(PROVIDED ENTRIES)

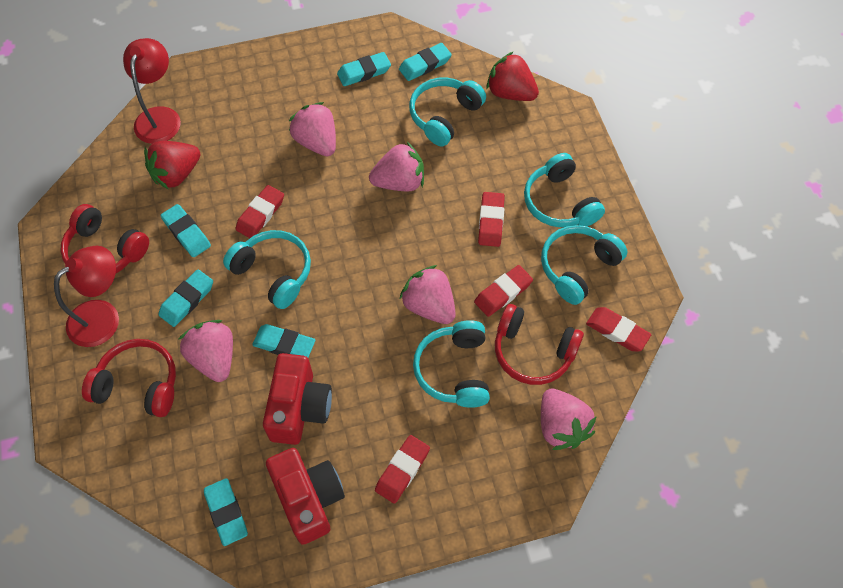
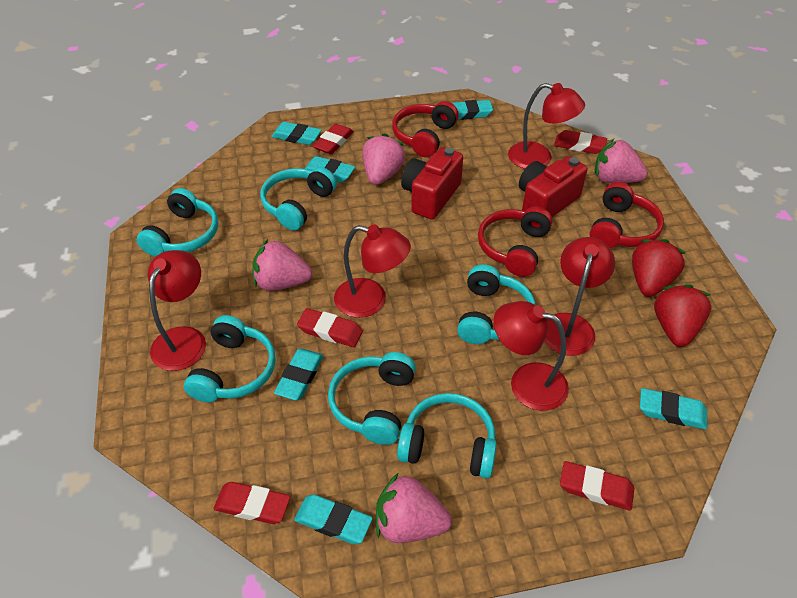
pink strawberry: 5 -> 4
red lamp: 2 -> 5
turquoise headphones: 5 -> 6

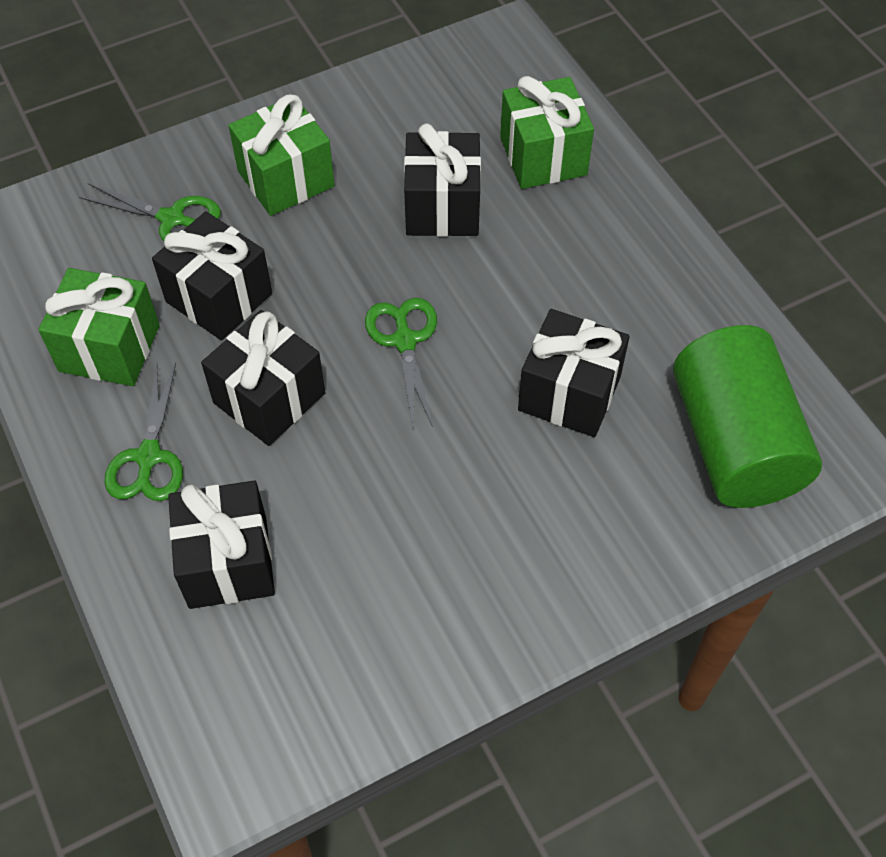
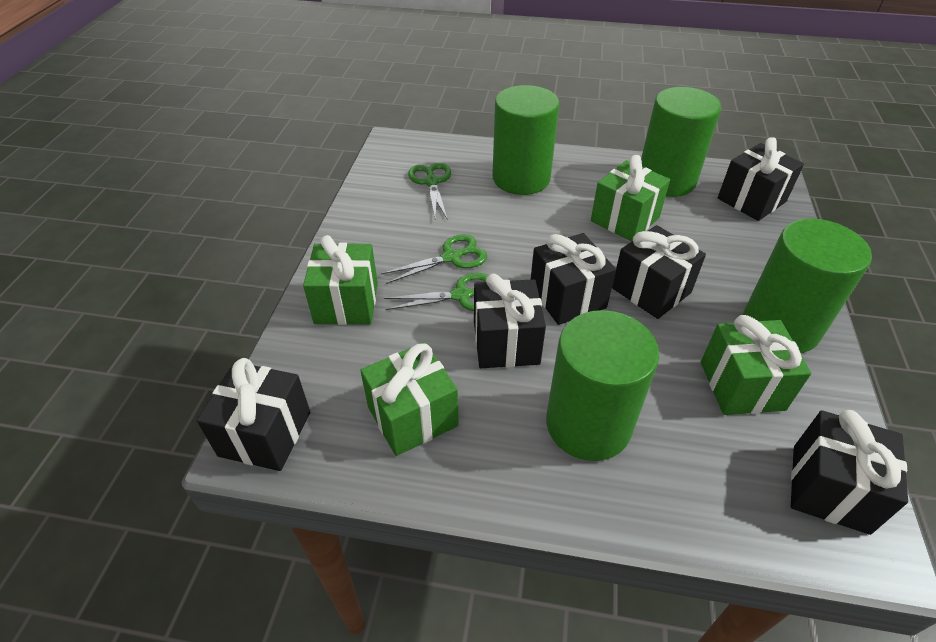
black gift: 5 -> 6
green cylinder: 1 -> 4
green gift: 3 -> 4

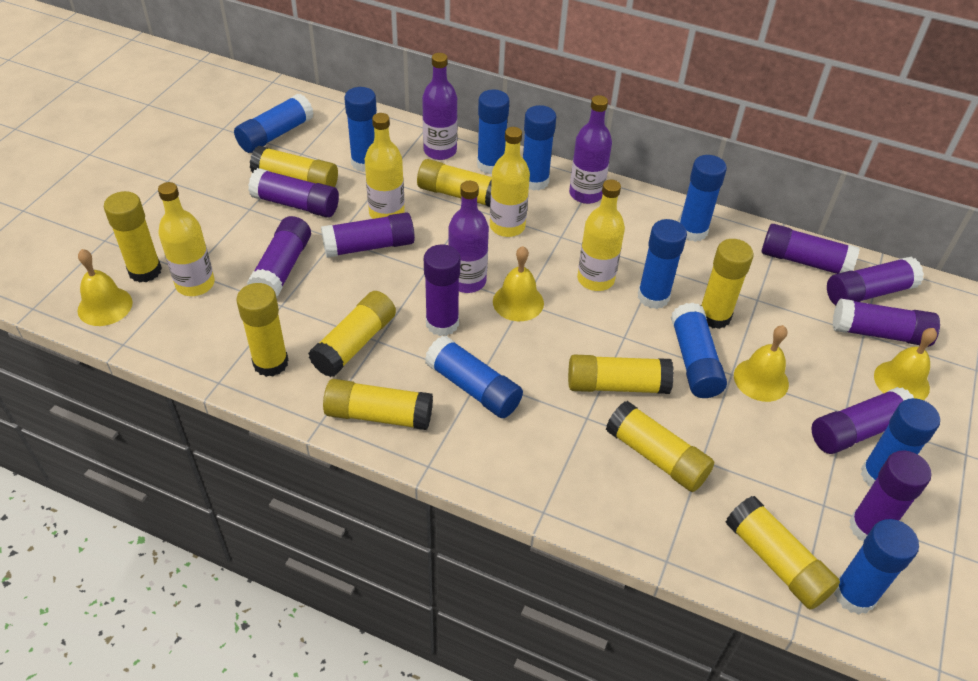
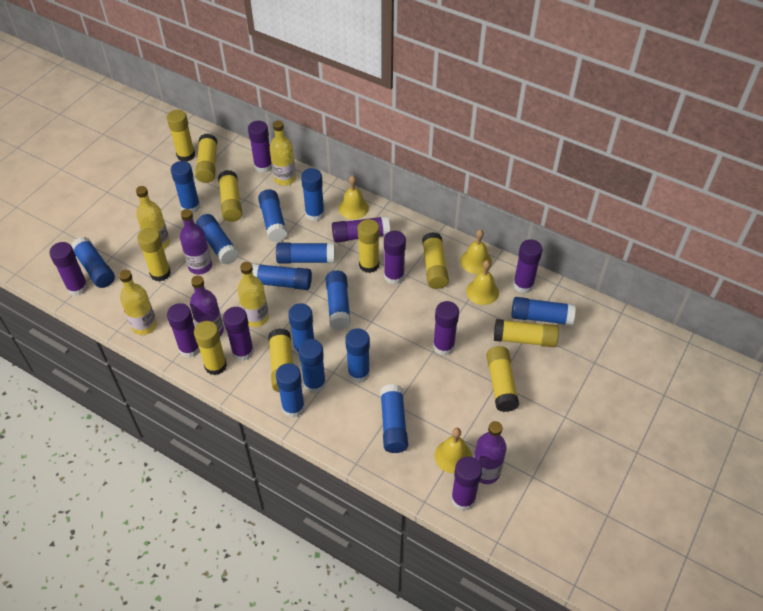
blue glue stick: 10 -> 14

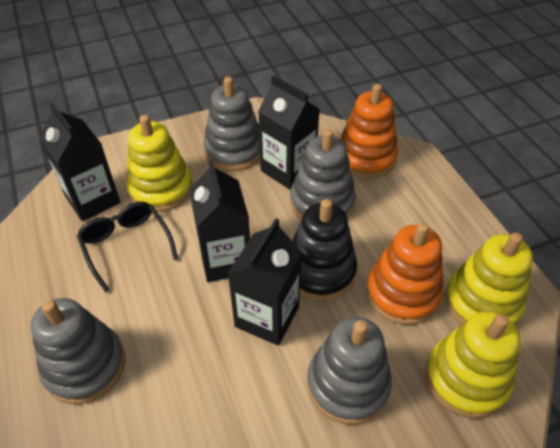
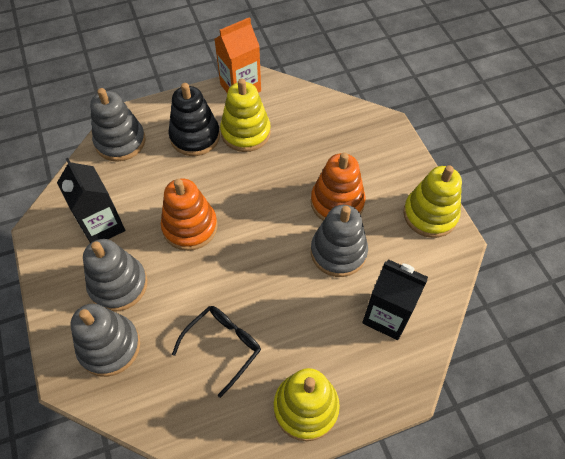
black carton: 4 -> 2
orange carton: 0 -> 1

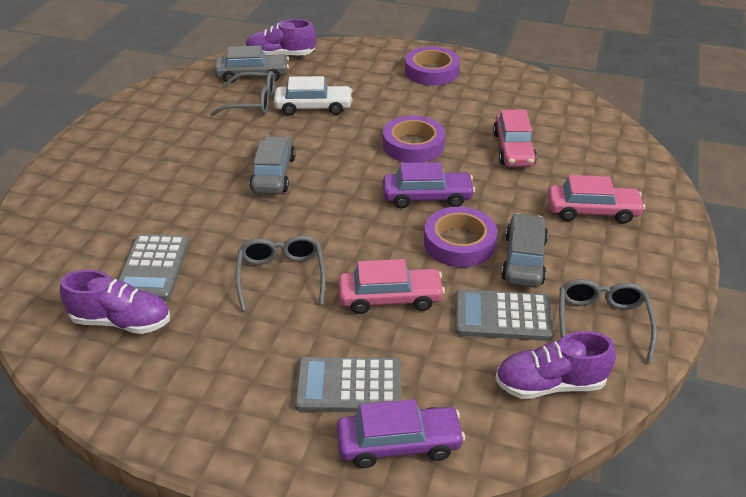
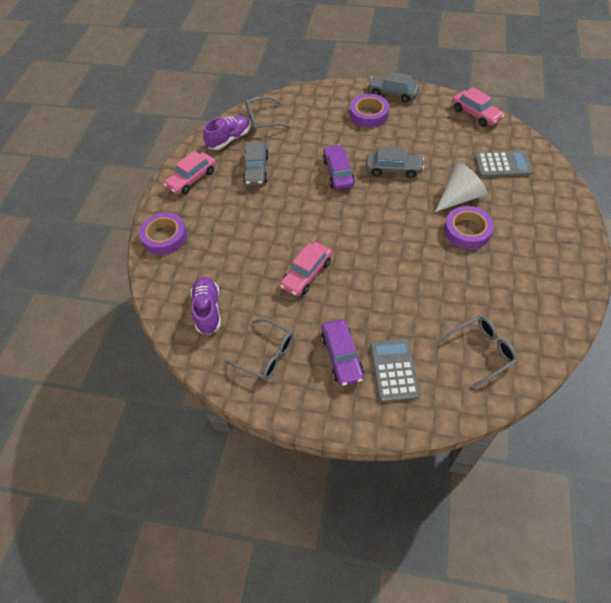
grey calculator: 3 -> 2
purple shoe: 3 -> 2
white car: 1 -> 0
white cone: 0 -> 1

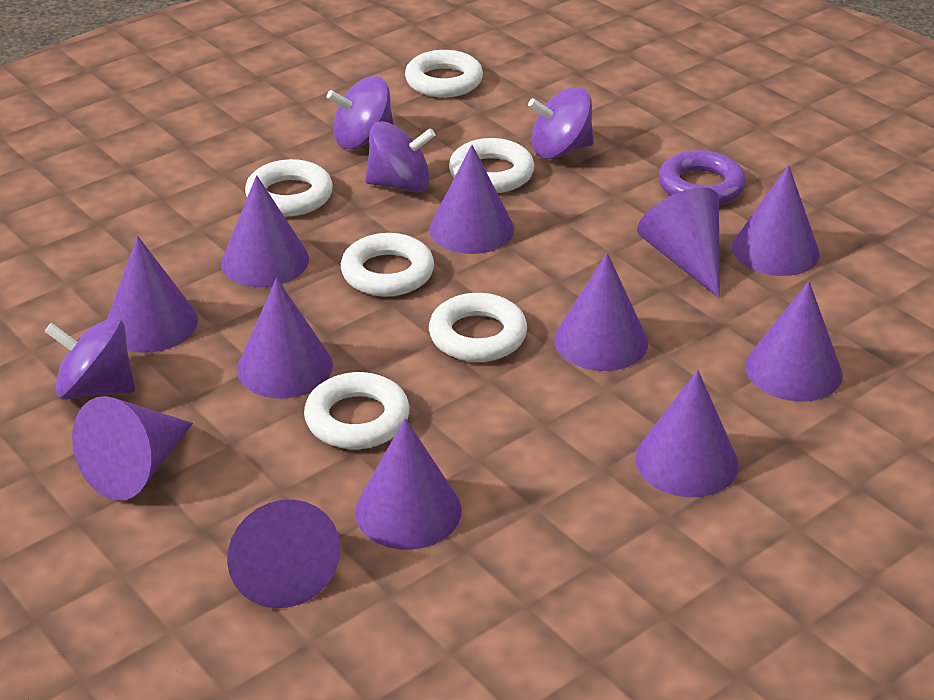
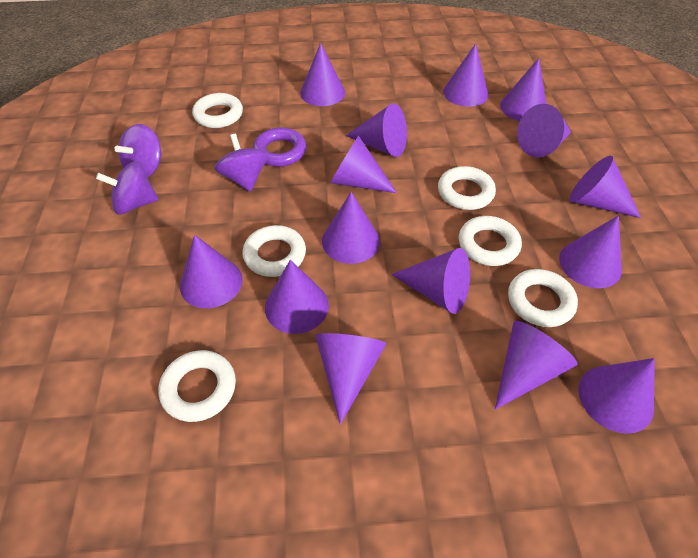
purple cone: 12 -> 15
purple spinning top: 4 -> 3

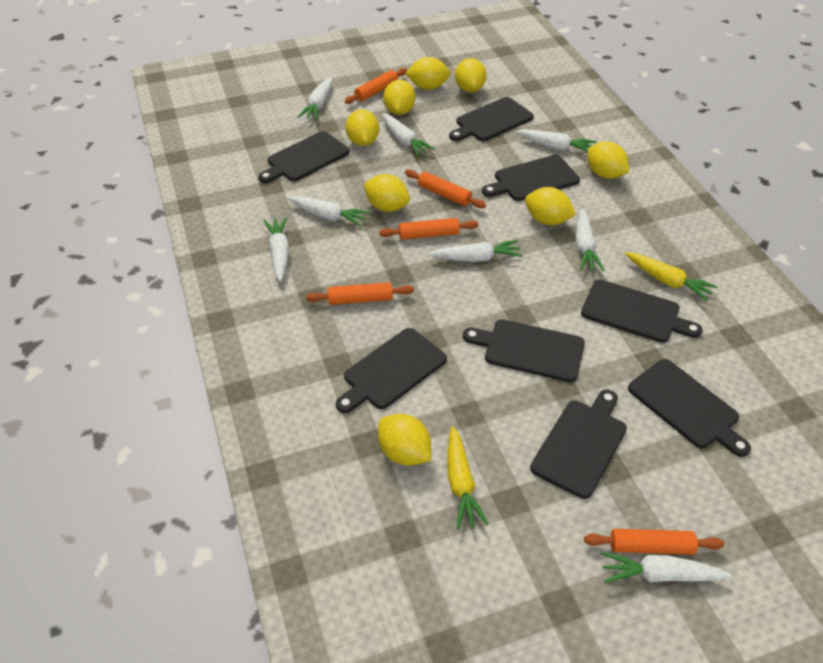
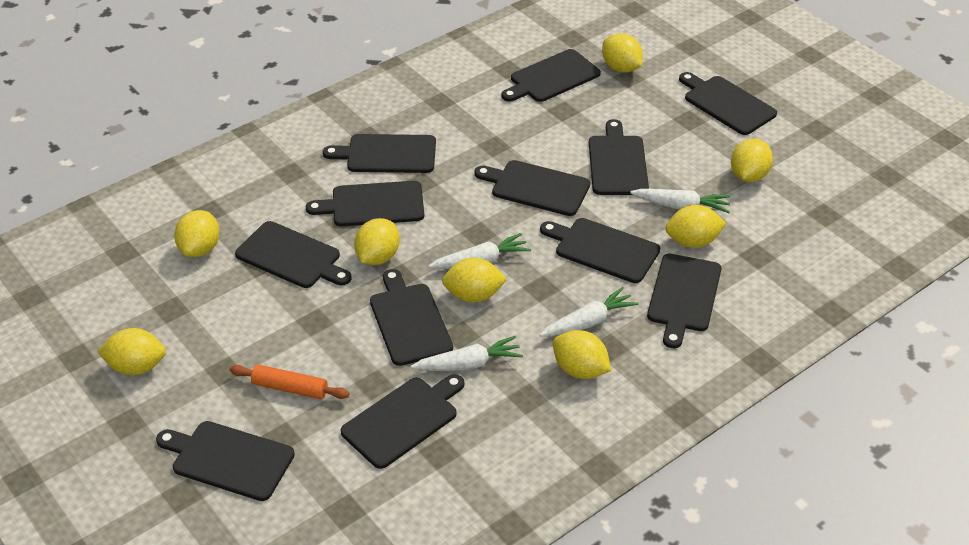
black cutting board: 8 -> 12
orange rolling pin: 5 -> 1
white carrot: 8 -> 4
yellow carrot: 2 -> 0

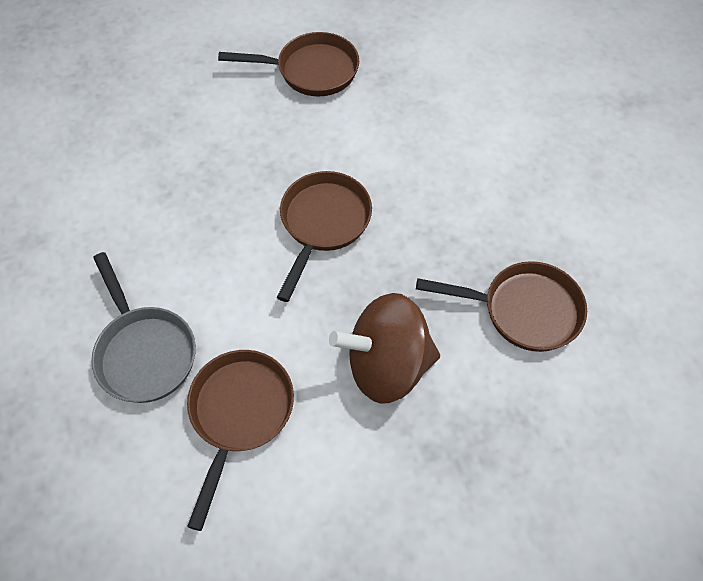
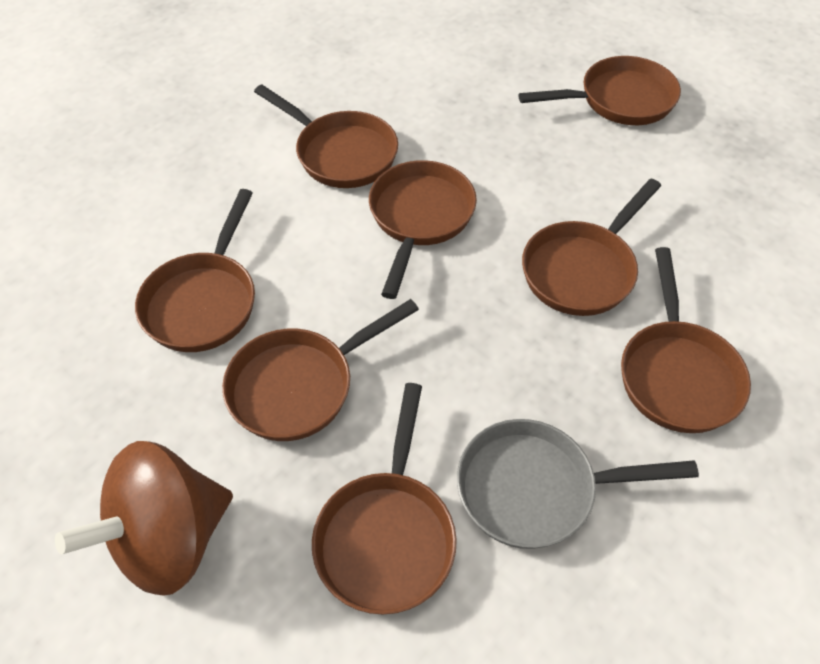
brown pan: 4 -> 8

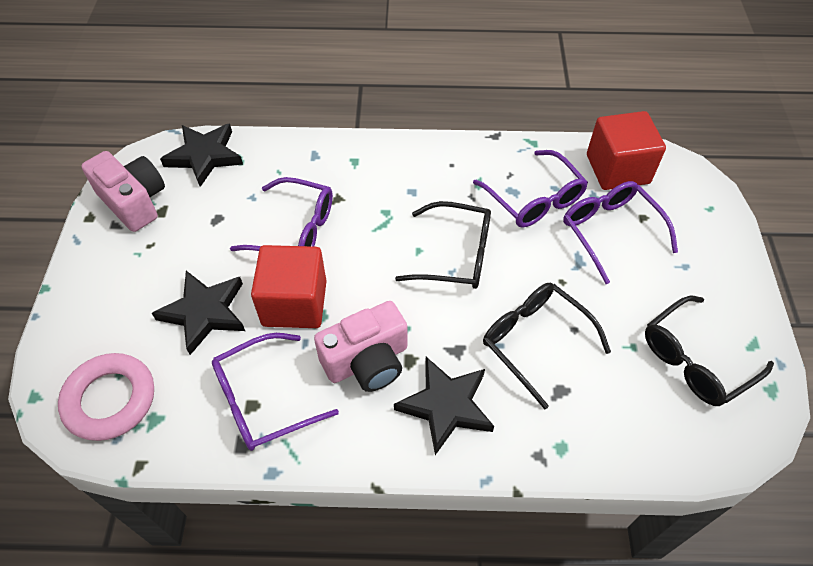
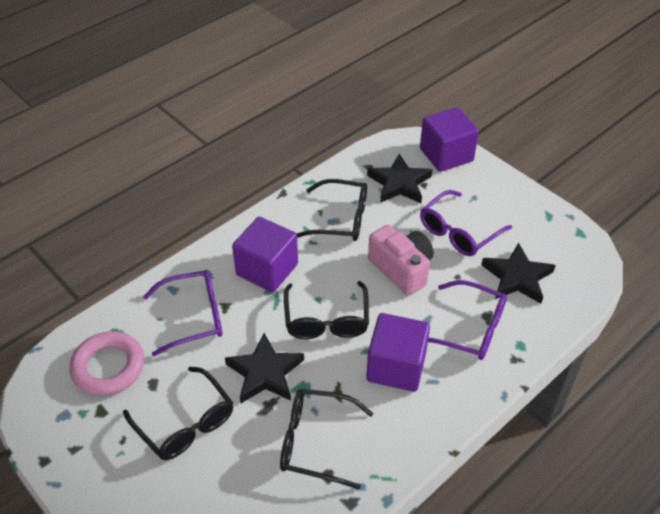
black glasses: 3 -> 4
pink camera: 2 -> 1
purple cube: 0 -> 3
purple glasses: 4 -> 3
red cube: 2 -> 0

(End PROVIDED ENTRIES)

- REQUIREMENT -
Please write the data out again exactly, but do not carry over the pictures.

- RESULT -
pink strawberry: 5 -> 4
red lamp: 2 -> 5
turquoise headphones: 5 -> 6

black gift: 5 -> 6
green cylinder: 1 -> 4
green gift: 3 -> 4

blue glue stick: 10 -> 14

black carton: 4 -> 2
orange carton: 0 -> 1

grey calculator: 3 -> 2
purple shoe: 3 -> 2
white car: 1 -> 0
white cone: 0 -> 1

purple cone: 12 -> 15
purple spinning top: 4 -> 3

black cutting board: 8 -> 12
orange rolling pin: 5 -> 1
white carrot: 8 -> 4
yellow carrot: 2 -> 0

brown pan: 4 -> 8

black glasses: 3 -> 4
pink camera: 2 -> 1
purple cube: 0 -> 3
purple glasses: 4 -> 3
red cube: 2 -> 0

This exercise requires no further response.